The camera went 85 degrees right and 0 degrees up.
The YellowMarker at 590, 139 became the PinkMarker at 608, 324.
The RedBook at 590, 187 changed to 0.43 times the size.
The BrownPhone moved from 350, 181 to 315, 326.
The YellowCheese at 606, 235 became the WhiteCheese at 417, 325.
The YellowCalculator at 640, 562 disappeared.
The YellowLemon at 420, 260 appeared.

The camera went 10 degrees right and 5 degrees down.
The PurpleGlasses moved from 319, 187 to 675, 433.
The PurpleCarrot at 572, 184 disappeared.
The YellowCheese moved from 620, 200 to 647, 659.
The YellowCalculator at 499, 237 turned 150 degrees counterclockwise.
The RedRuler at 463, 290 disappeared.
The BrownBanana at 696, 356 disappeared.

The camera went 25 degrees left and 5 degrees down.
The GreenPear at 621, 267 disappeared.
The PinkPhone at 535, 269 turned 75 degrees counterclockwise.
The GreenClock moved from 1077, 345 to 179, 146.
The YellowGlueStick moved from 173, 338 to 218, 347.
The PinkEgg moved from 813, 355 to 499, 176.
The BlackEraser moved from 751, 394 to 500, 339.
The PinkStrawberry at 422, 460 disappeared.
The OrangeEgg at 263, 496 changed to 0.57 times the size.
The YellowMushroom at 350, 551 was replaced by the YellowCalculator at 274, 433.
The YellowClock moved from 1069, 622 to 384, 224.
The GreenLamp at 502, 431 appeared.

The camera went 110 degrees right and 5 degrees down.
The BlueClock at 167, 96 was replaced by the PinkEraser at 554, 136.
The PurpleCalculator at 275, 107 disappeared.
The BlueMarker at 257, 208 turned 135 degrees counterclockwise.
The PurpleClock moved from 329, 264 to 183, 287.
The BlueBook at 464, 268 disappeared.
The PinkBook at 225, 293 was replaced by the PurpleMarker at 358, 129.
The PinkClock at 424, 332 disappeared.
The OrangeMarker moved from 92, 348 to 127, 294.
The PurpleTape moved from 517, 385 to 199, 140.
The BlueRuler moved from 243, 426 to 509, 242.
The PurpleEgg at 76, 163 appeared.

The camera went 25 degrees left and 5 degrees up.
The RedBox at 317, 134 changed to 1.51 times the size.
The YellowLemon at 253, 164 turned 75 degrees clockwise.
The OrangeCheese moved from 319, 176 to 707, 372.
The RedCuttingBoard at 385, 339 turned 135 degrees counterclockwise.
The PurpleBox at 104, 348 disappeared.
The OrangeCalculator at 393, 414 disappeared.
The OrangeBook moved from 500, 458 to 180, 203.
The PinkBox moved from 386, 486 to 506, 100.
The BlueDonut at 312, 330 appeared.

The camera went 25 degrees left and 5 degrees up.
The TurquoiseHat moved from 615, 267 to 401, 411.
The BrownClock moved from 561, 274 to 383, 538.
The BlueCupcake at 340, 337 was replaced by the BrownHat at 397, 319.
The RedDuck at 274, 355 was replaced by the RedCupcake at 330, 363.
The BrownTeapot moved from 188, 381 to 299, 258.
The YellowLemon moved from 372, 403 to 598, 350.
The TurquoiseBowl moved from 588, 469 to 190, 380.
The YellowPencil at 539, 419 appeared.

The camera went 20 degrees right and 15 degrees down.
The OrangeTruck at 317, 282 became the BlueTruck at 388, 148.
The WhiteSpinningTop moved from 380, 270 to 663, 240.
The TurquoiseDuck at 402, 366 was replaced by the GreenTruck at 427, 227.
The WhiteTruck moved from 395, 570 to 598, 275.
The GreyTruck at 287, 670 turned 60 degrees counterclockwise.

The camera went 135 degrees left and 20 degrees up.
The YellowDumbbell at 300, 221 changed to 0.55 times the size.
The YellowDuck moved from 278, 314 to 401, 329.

▸ WORK TO BE COMPLETED
What is needed is a word-for-word copy of the material above.

▸ TASK ANSWER
The camera went 85 degrees right and 0 degrees up.
The YellowMarker at 590, 139 became the PinkMarker at 608, 324.
The RedBook at 590, 187 changed to 0.43 times the size.
The BrownPhone moved from 350, 181 to 315, 326.
The YellowCheese at 606, 235 became the WhiteCheese at 417, 325.
The YellowCalculator at 640, 562 disappeared.
The YellowLemon at 420, 260 appeared.

The camera went 10 degrees right and 5 degrees down.
The PurpleGlasses moved from 319, 187 to 675, 433.
The PurpleCarrot at 572, 184 disappeared.
The YellowCheese moved from 620, 200 to 647, 659.
The YellowCalculator at 499, 237 turned 150 degrees counterclockwise.
The RedRuler at 463, 290 disappeared.
The BrownBanana at 696, 356 disappeared.

The camera went 25 degrees left and 5 degrees down.
The GreenPear at 621, 267 disappeared.
The PinkPhone at 535, 269 turned 75 degrees counterclockwise.
The GreenClock moved from 1077, 345 to 179, 146.
The YellowGlueStick moved from 173, 338 to 218, 347.
The PinkEgg moved from 813, 355 to 499, 176.
The BlackEraser moved from 751, 394 to 500, 339.
The PinkStrawberry at 422, 460 disappeared.
The OrangeEgg at 263, 496 changed to 0.57 times the size.
The YellowMushroom at 350, 551 was replaced by the YellowCalculator at 274, 433.
The YellowClock moved from 1069, 622 to 384, 224.
The GreenLamp at 502, 431 appeared.

The camera went 110 degrees right and 5 degrees down.
The BlueClock at 167, 96 was replaced by the PinkEraser at 554, 136.
The PurpleCalculator at 275, 107 disappeared.
The BlueMarker at 257, 208 turned 135 degrees counterclockwise.
The PurpleClock moved from 329, 264 to 183, 287.
The BlueBook at 464, 268 disappeared.
The PinkBook at 225, 293 was replaced by the PurpleMarker at 358, 129.
The PinkClock at 424, 332 disappeared.
The OrangeMarker moved from 92, 348 to 127, 294.
The PurpleTape moved from 517, 385 to 199, 140.
The BlueRuler moved from 243, 426 to 509, 242.
The PurpleEgg at 76, 163 appeared.

The camera went 25 degrees left and 5 degrees up.
The RedBox at 317, 134 changed to 1.51 times the size.
The YellowLemon at 253, 164 turned 75 degrees clockwise.
The OrangeCheese moved from 319, 176 to 707, 372.
The RedCuttingBoard at 385, 339 turned 135 degrees counterclockwise.
The PurpleBox at 104, 348 disappeared.
The OrangeCalculator at 393, 414 disappeared.
The OrangeBook moved from 500, 458 to 180, 203.
The PinkBox moved from 386, 486 to 506, 100.
The BlueDonut at 312, 330 appeared.

The camera went 25 degrees left and 5 degrees up.
The TurquoiseHat moved from 615, 267 to 401, 411.
The BrownClock moved from 561, 274 to 383, 538.
The BlueCupcake at 340, 337 was replaced by the BrownHat at 397, 319.
The RedDuck at 274, 355 was replaced by the RedCupcake at 330, 363.
The BrownTeapot moved from 188, 381 to 299, 258.
The YellowLemon moved from 372, 403 to 598, 350.
The TurquoiseBowl moved from 588, 469 to 190, 380.
The YellowPencil at 539, 419 appeared.

The camera went 20 degrees right and 15 degrees down.
The OrangeTruck at 317, 282 became the BlueTruck at 388, 148.
The WhiteSpinningTop moved from 380, 270 to 663, 240.
The TurquoiseDuck at 402, 366 was replaced by the GreenTruck at 427, 227.
The WhiteTruck moved from 395, 570 to 598, 275.
The GreyTruck at 287, 670 turned 60 degrees counterclockwise.

The camera went 135 degrees left and 20 degrees up.
The YellowDumbbell at 300, 221 changed to 0.55 times the size.
The YellowDuck moved from 278, 314 to 401, 329.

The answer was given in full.